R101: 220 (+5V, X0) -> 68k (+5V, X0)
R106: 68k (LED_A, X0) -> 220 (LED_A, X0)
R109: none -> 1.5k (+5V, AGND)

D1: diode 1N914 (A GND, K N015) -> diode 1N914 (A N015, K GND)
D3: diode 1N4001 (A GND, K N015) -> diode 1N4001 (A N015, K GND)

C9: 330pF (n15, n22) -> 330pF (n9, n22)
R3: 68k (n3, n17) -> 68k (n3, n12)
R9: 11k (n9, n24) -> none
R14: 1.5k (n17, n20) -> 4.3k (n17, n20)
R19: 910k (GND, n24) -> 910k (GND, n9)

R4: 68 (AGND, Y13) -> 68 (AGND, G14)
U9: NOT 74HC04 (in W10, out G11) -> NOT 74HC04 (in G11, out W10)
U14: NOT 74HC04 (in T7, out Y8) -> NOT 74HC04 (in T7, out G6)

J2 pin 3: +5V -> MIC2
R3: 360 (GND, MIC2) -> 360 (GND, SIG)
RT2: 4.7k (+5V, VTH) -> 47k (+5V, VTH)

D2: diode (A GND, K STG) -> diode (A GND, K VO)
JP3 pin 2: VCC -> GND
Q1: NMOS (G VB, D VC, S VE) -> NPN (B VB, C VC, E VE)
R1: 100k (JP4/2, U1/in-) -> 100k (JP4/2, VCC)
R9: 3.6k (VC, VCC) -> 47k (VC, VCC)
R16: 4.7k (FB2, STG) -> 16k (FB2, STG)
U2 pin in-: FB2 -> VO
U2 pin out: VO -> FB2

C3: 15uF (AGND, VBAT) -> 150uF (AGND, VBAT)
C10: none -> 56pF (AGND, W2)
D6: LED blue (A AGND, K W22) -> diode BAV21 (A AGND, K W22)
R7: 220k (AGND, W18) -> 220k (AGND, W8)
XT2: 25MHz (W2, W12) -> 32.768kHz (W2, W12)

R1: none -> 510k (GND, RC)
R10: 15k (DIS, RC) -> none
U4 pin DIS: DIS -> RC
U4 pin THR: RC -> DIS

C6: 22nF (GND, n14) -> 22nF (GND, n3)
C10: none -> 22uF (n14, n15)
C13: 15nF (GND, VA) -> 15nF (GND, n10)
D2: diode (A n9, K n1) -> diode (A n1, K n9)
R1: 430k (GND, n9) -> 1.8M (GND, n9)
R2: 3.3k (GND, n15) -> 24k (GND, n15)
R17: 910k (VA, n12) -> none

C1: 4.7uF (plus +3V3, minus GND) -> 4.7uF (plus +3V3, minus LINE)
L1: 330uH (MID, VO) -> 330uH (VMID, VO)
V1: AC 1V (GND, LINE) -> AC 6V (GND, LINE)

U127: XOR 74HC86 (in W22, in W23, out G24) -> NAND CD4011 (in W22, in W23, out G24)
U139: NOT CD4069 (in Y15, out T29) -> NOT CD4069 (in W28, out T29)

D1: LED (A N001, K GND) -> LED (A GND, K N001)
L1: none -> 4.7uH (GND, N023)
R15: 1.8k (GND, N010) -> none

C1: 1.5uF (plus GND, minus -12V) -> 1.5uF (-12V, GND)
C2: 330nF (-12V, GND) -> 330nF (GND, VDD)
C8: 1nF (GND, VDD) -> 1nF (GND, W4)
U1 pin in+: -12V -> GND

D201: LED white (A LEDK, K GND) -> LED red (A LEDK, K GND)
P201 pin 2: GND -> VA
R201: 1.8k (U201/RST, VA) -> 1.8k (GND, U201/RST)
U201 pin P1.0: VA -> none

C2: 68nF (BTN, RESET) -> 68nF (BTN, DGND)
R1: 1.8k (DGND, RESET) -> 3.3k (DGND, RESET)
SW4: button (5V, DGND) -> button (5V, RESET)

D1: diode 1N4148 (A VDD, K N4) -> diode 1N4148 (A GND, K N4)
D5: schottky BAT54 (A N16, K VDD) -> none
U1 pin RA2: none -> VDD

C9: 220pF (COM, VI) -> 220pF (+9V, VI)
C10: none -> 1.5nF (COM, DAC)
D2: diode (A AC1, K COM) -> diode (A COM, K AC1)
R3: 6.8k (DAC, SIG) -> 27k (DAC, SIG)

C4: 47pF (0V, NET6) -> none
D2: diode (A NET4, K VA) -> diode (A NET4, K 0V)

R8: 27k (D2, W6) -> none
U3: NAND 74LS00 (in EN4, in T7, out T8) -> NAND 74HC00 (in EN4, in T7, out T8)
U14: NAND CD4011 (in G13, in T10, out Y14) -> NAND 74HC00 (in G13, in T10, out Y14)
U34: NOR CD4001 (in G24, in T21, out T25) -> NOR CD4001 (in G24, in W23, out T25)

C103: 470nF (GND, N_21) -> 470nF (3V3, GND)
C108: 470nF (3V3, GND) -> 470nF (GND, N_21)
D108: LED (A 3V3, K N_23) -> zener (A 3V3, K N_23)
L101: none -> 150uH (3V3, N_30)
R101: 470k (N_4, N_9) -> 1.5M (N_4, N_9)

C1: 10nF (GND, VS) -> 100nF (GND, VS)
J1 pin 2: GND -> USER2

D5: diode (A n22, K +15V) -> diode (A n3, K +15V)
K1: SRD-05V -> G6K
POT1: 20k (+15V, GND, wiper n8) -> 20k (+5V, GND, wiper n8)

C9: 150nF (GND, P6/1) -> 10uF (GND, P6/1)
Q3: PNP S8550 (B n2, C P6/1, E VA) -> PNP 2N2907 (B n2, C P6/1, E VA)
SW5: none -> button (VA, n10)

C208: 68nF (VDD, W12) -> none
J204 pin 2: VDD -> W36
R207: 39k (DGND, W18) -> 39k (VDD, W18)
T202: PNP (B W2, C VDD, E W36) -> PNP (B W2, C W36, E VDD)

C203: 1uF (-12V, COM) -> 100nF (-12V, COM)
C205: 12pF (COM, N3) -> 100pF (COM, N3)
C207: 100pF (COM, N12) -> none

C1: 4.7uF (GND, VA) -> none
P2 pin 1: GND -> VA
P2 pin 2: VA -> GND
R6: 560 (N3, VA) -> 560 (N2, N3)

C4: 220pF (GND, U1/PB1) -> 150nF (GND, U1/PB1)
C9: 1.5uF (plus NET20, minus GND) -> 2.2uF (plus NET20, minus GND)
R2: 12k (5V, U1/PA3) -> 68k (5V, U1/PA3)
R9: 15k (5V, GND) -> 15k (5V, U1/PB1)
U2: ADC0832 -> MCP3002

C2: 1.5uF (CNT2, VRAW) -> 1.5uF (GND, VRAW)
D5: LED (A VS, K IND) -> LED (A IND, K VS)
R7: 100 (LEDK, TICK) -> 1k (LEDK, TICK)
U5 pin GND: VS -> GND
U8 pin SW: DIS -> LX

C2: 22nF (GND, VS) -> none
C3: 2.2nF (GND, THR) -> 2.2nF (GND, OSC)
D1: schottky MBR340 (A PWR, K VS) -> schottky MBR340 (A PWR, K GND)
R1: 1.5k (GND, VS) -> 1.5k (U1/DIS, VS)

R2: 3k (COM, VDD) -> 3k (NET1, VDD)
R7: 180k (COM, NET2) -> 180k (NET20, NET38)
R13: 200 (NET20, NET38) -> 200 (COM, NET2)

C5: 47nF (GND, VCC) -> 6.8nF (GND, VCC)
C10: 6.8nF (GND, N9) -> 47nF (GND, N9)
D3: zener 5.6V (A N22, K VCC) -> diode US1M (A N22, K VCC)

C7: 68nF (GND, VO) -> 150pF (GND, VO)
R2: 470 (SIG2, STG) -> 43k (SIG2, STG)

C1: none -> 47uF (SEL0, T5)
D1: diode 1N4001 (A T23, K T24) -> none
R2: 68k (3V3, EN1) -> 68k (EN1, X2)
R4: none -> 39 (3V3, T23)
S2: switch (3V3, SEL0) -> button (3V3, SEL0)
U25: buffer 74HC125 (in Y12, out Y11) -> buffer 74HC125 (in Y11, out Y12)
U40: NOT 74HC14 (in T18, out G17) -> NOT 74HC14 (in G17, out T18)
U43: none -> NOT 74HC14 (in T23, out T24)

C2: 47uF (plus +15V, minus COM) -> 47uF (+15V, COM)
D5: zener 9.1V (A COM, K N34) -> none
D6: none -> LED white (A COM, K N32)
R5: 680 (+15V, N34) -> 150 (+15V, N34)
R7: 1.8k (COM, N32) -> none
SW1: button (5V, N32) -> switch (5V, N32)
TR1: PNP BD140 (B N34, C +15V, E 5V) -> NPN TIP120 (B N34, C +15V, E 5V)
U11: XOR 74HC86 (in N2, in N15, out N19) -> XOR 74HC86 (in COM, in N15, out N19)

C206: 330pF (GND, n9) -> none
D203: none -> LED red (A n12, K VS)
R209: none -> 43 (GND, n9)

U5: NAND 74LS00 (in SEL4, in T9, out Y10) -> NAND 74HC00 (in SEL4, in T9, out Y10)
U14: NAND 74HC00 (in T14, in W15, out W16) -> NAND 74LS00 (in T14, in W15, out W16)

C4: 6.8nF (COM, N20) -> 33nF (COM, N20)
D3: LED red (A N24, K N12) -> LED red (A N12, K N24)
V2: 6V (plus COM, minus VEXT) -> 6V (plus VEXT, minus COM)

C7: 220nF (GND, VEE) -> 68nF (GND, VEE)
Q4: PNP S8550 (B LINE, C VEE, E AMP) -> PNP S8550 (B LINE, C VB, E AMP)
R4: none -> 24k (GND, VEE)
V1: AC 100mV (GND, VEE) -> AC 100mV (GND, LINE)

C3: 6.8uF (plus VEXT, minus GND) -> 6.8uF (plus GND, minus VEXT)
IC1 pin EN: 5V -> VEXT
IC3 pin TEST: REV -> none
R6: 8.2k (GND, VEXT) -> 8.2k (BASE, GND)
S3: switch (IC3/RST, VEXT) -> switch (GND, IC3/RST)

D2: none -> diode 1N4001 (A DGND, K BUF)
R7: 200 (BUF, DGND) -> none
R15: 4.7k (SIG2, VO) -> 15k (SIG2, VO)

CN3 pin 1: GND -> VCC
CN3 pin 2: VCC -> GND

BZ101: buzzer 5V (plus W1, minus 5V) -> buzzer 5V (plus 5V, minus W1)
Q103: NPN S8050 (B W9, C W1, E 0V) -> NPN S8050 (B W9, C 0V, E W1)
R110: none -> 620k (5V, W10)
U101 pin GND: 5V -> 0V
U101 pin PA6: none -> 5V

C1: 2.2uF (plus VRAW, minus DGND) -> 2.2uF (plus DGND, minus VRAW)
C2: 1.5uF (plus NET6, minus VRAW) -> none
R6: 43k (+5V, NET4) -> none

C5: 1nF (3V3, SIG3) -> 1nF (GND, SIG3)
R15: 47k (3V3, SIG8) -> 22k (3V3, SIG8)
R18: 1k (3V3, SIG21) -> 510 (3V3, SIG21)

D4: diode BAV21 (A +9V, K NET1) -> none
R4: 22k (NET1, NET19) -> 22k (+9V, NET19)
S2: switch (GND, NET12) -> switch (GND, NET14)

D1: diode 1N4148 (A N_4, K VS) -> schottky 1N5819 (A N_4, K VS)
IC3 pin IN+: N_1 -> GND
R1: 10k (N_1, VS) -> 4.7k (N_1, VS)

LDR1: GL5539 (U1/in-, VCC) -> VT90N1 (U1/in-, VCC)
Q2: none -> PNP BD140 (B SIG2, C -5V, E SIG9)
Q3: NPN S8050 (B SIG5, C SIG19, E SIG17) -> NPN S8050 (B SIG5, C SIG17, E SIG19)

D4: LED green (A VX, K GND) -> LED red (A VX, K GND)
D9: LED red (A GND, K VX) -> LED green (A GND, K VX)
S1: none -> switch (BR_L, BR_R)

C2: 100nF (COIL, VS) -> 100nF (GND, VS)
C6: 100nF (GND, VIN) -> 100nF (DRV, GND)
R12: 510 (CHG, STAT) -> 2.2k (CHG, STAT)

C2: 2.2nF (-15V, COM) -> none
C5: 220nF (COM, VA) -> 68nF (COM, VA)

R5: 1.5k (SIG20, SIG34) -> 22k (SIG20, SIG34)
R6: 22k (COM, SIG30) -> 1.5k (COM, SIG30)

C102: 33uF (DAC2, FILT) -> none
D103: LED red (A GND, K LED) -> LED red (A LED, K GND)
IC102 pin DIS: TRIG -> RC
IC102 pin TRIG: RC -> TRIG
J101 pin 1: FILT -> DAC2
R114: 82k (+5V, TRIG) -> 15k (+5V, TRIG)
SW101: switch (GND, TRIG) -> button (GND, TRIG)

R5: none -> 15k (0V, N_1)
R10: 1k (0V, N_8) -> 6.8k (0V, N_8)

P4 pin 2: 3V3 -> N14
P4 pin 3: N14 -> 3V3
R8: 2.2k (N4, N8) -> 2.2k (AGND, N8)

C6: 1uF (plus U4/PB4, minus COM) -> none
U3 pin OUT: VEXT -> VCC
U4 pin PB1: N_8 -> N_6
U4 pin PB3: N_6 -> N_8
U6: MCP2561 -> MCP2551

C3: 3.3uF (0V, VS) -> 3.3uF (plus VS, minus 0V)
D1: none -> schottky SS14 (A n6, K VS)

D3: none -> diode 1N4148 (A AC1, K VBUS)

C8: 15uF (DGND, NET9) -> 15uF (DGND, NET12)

- - -

The problem
Reproduce only the lines from the top of the material through the one bearing "R1: none -> 510k (GND, RC)", each exactly as it stands.

Answer space
R101: 220 (+5V, X0) -> 68k (+5V, X0)
R106: 68k (LED_A, X0) -> 220 (LED_A, X0)
R109: none -> 1.5k (+5V, AGND)

D1: diode 1N914 (A GND, K N015) -> diode 1N914 (A N015, K GND)
D3: diode 1N4001 (A GND, K N015) -> diode 1N4001 (A N015, K GND)

C9: 330pF (n15, n22) -> 330pF (n9, n22)
R3: 68k (n3, n17) -> 68k (n3, n12)
R9: 11k (n9, n24) -> none
R14: 1.5k (n17, n20) -> 4.3k (n17, n20)
R19: 910k (GND, n24) -> 910k (GND, n9)

R4: 68 (AGND, Y13) -> 68 (AGND, G14)
U9: NOT 74HC04 (in W10, out G11) -> NOT 74HC04 (in G11, out W10)
U14: NOT 74HC04 (in T7, out Y8) -> NOT 74HC04 (in T7, out G6)

J2 pin 3: +5V -> MIC2
R3: 360 (GND, MIC2) -> 360 (GND, SIG)
RT2: 4.7k (+5V, VTH) -> 47k (+5V, VTH)

D2: diode (A GND, K STG) -> diode (A GND, K VO)
JP3 pin 2: VCC -> GND
Q1: NMOS (G VB, D VC, S VE) -> NPN (B VB, C VC, E VE)
R1: 100k (JP4/2, U1/in-) -> 100k (JP4/2, VCC)
R9: 3.6k (VC, VCC) -> 47k (VC, VCC)
R16: 4.7k (FB2, STG) -> 16k (FB2, STG)
U2 pin in-: FB2 -> VO
U2 pin out: VO -> FB2

C3: 15uF (AGND, VBAT) -> 150uF (AGND, VBAT)
C10: none -> 56pF (AGND, W2)
D6: LED blue (A AGND, K W22) -> diode BAV21 (A AGND, K W22)
R7: 220k (AGND, W18) -> 220k (AGND, W8)
XT2: 25MHz (W2, W12) -> 32.768kHz (W2, W12)

R1: none -> 510k (GND, RC)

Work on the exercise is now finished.